[[ Available data open ]]
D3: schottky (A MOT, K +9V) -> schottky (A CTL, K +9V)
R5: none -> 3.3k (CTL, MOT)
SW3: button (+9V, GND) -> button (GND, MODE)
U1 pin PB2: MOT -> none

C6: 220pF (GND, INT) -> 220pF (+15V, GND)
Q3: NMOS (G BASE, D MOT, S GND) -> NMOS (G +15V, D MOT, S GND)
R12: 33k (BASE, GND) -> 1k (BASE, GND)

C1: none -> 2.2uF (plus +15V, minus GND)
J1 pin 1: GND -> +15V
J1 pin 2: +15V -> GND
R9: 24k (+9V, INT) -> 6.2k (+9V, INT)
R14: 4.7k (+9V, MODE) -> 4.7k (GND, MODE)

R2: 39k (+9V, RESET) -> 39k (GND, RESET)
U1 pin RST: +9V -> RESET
[[ Available data closed ]]
[[ Available data open ]]
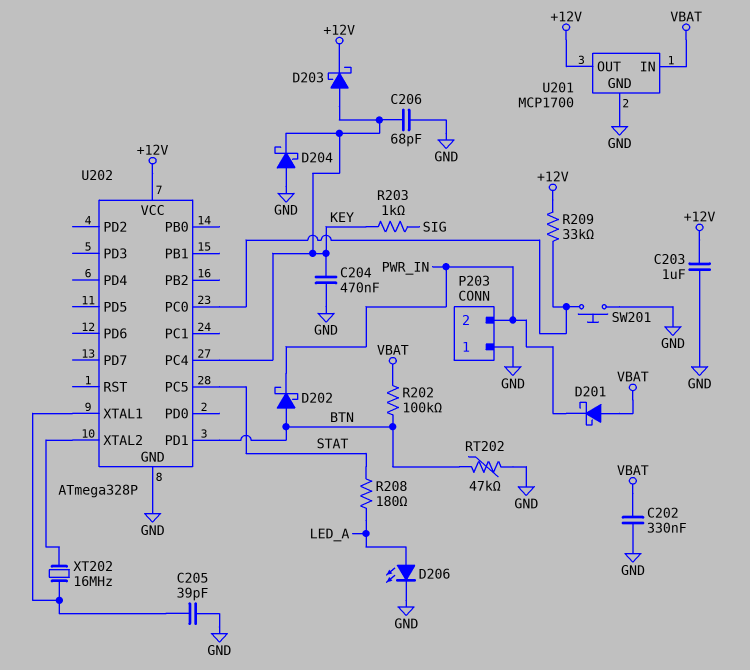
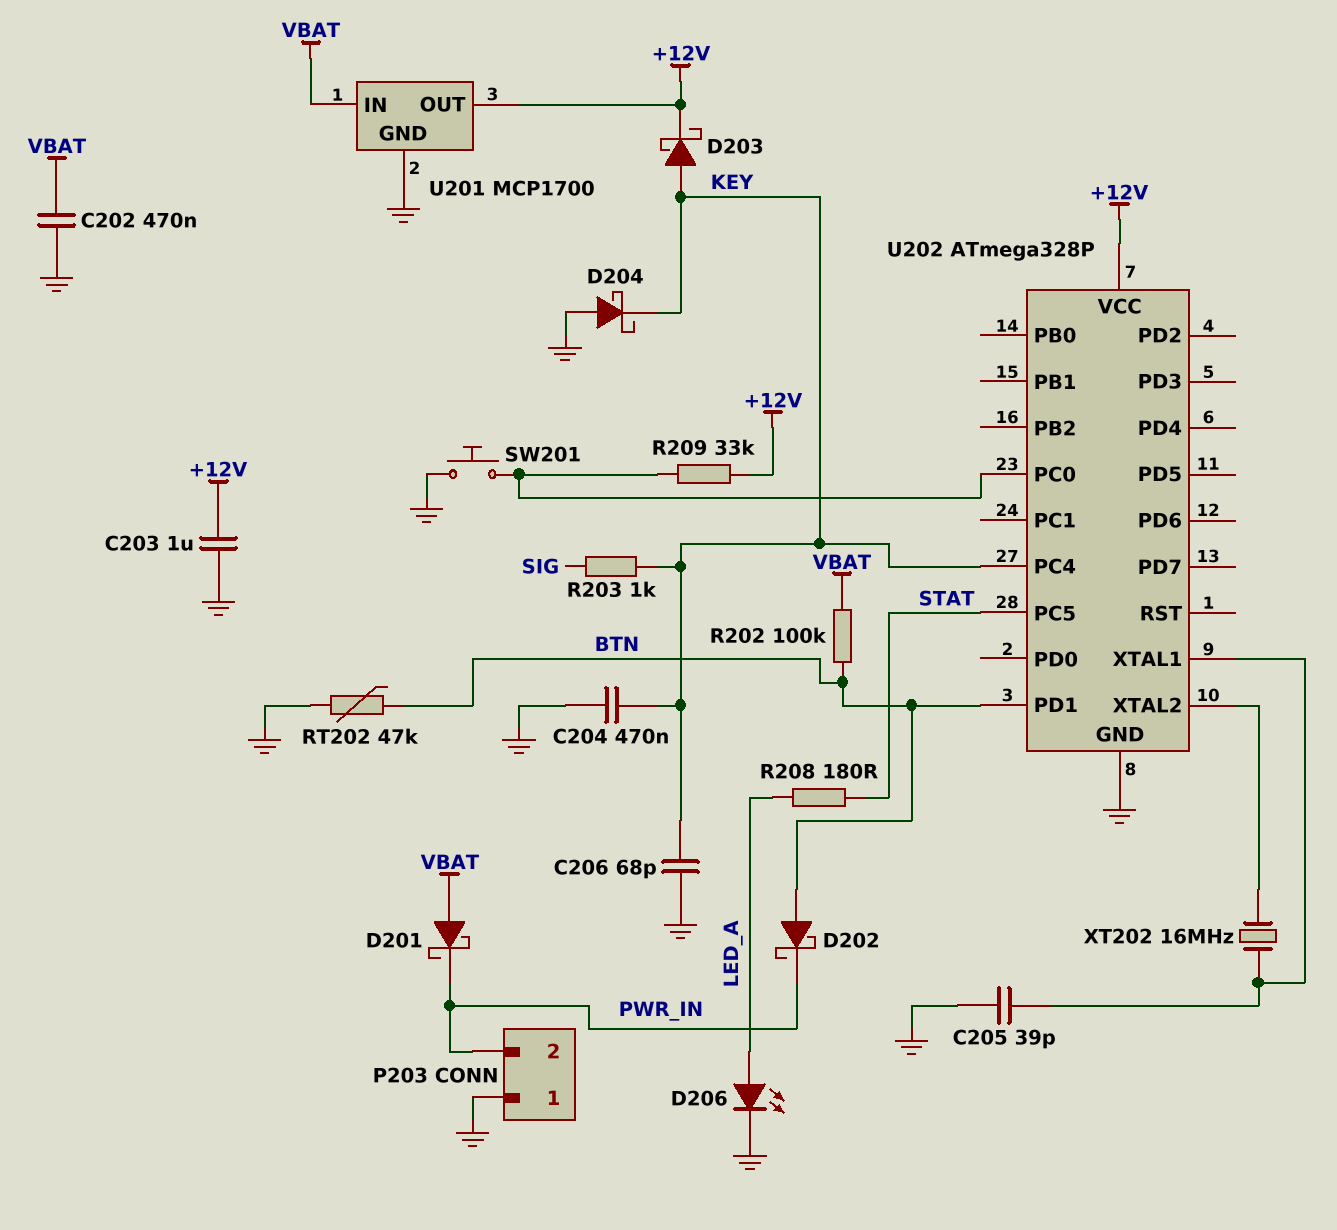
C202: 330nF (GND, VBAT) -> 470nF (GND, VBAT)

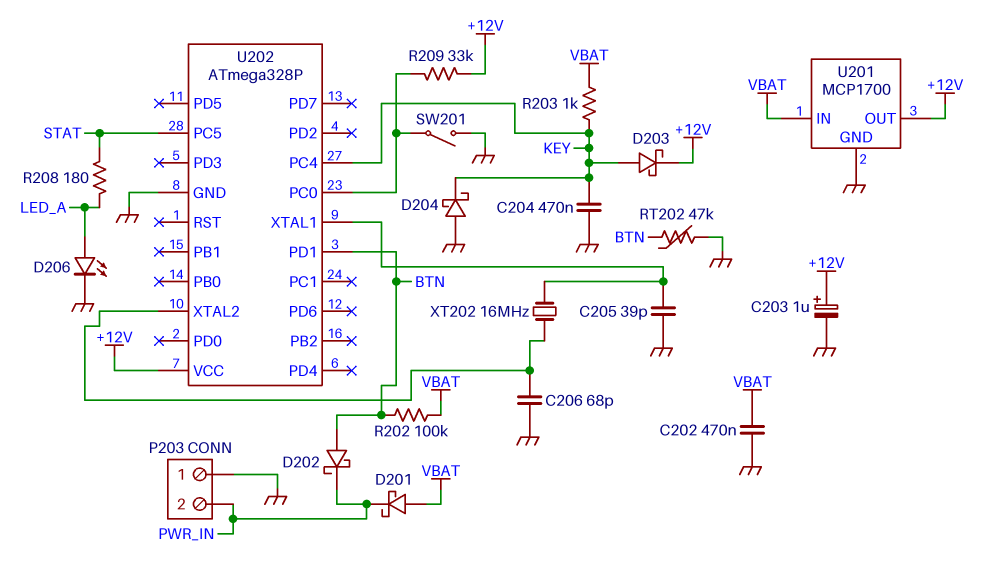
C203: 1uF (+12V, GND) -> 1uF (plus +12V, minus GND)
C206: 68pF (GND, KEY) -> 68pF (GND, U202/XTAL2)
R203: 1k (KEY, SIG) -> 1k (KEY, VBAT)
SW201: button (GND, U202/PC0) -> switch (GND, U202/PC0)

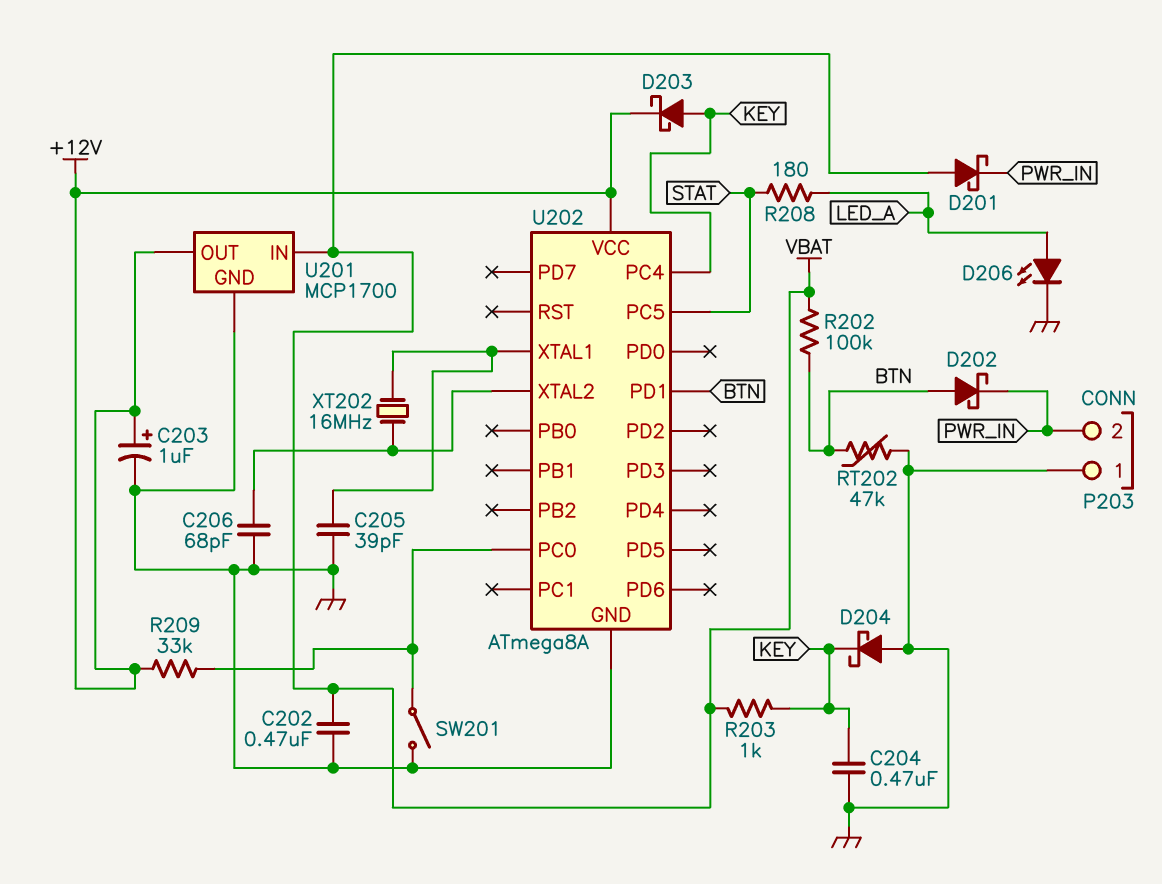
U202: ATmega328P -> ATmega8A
[[ Available data closed ]]
| To do |
In the data above, start at the line that has "D3: schottky (A", stop after the line that has "U1 pin RST: +9V -> RESET", and print every line in between exactly as it stands.

| Solution for this task |
D3: schottky (A MOT, K +9V) -> schottky (A CTL, K +9V)
R5: none -> 3.3k (CTL, MOT)
SW3: button (+9V, GND) -> button (GND, MODE)
U1 pin PB2: MOT -> none

C6: 220pF (GND, INT) -> 220pF (+15V, GND)
Q3: NMOS (G BASE, D MOT, S GND) -> NMOS (G +15V, D MOT, S GND)
R12: 33k (BASE, GND) -> 1k (BASE, GND)

C1: none -> 2.2uF (plus +15V, minus GND)
J1 pin 1: GND -> +15V
J1 pin 2: +15V -> GND
R9: 24k (+9V, INT) -> 6.2k (+9V, INT)
R14: 4.7k (+9V, MODE) -> 4.7k (GND, MODE)

R2: 39k (+9V, RESET) -> 39k (GND, RESET)
U1 pin RST: +9V -> RESET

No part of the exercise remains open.